(WORK ORDER):
Copy out the lines of the listing word for word, starting with the line that contains "You are planning" and continuing through the line that contains "You are a photographer trying to capture both". Include both of those lines and nothing else.

(RECORDS TO PROCESS):
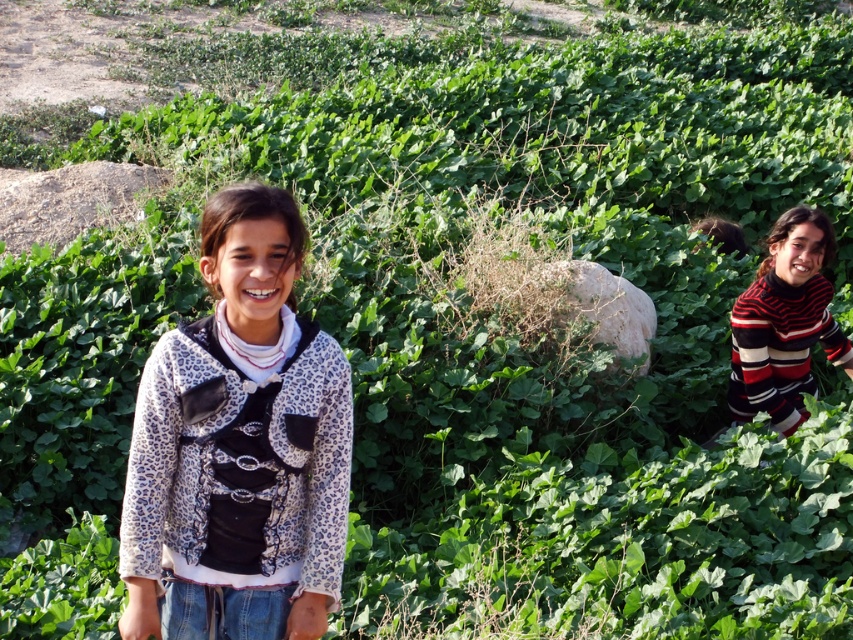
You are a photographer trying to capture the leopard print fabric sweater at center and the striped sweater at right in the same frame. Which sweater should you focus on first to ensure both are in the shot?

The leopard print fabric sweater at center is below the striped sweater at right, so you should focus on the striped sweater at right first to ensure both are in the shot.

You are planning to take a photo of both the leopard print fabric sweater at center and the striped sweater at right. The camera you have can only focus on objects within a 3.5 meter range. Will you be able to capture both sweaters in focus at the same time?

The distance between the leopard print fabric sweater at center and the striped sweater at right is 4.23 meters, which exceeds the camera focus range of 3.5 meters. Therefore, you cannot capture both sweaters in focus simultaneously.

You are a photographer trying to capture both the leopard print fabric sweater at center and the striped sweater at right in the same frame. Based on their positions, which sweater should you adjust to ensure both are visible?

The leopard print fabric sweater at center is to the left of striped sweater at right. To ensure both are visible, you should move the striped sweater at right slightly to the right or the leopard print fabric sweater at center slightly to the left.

==

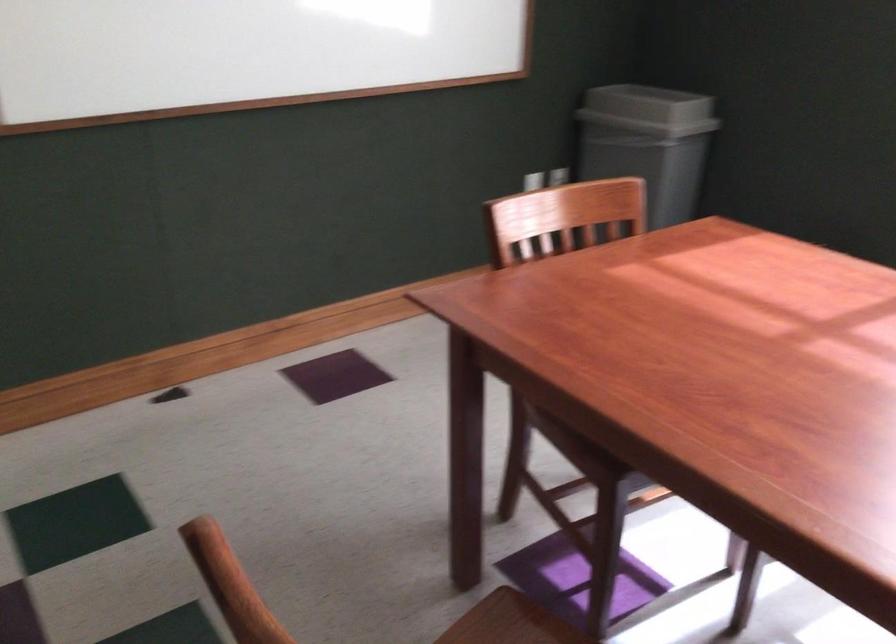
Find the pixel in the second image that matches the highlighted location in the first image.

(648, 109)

(SOLUTION FOR THIS EXERCISE):
You are planning to take a photo of both the leopard print fabric sweater at center and the striped sweater at right. The camera you have can only focus on objects within a 3.5 meter range. Will you be able to capture both sweaters in focus at the same time?

The distance between the leopard print fabric sweater at center and the striped sweater at right is 4.23 meters, which exceeds the camera focus range of 3.5 meters. Therefore, you cannot capture both sweaters in focus simultaneously.

You are a photographer trying to capture both the leopard print fabric sweater at center and the striped sweater at right in the same frame. Based on their positions, which sweater should you adjust to ensure both are visible?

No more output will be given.